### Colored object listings
____
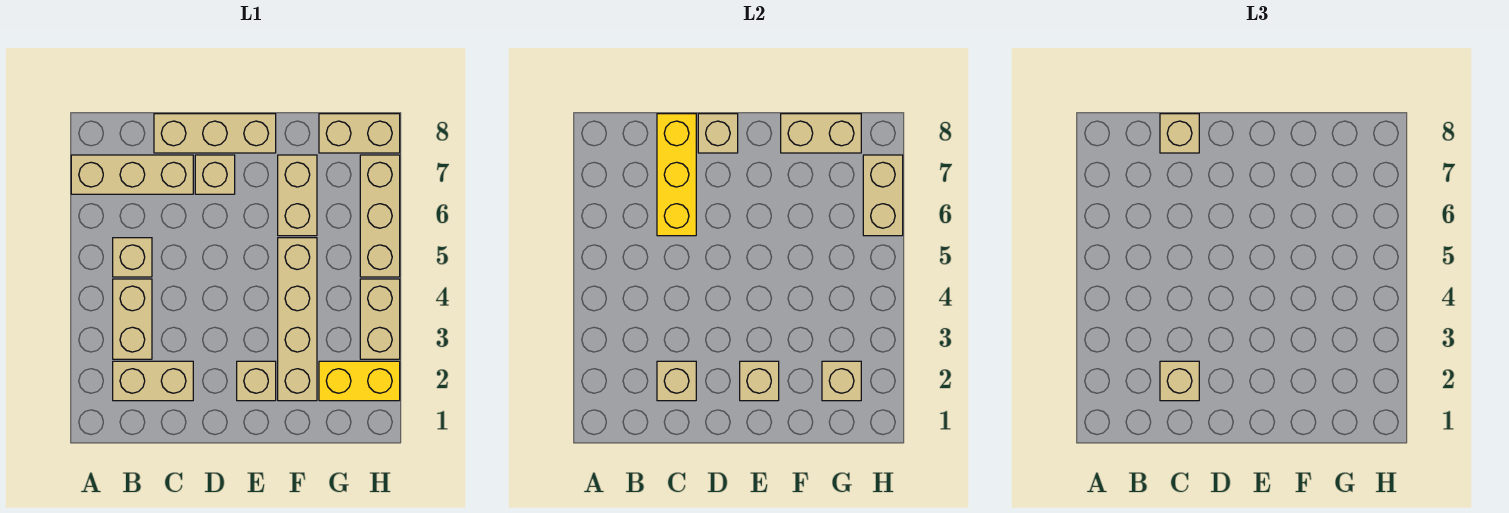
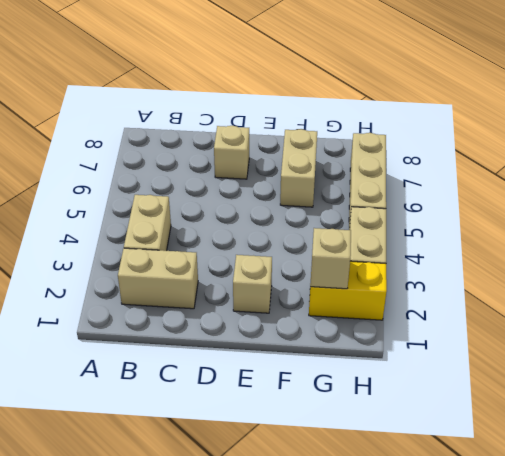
none -> tan brick A7:C7 level 1
none -> tan brick B5 level 1
none -> tan brick C8:E8 level 1

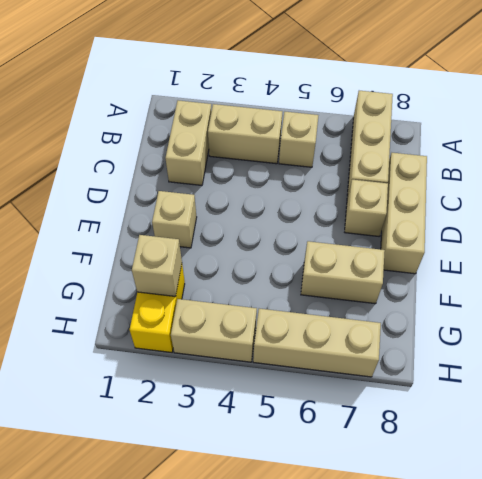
none -> tan brick F2:F5 level 1
none -> tan brick G8:H8 level 1
none -> tan brick C2 level 2

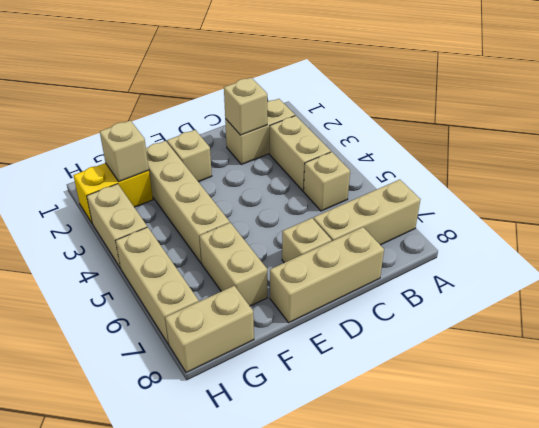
none -> yellow brick C6:C8 level 2
none -> tan brick D8 level 2
none -> tan brick E2 level 2

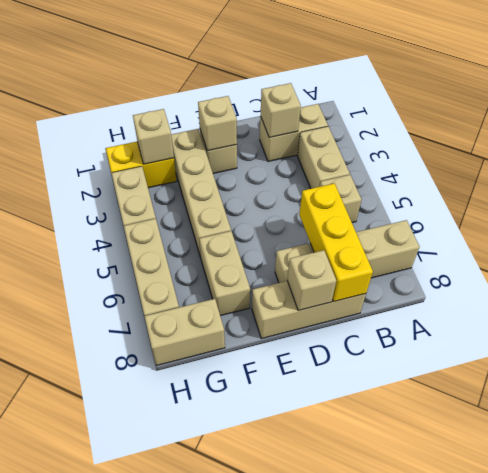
none -> tan brick F8:G8 level 2
none -> tan brick H6:H7 level 2
none -> tan brick C2 level 3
____
### What to work on
When you transcribe the lines above, keep every word exact but leave the pictures behind.

### Result of this exercise
none -> tan brick A7:C7 level 1
none -> tan brick B5 level 1
none -> tan brick C8:E8 level 1

none -> tan brick F2:F5 level 1
none -> tan brick G8:H8 level 1
none -> tan brick C2 level 2

none -> yellow brick C6:C8 level 2
none -> tan brick D8 level 2
none -> tan brick E2 level 2

none -> tan brick F8:G8 level 2
none -> tan brick H6:H7 level 2
none -> tan brick C2 level 3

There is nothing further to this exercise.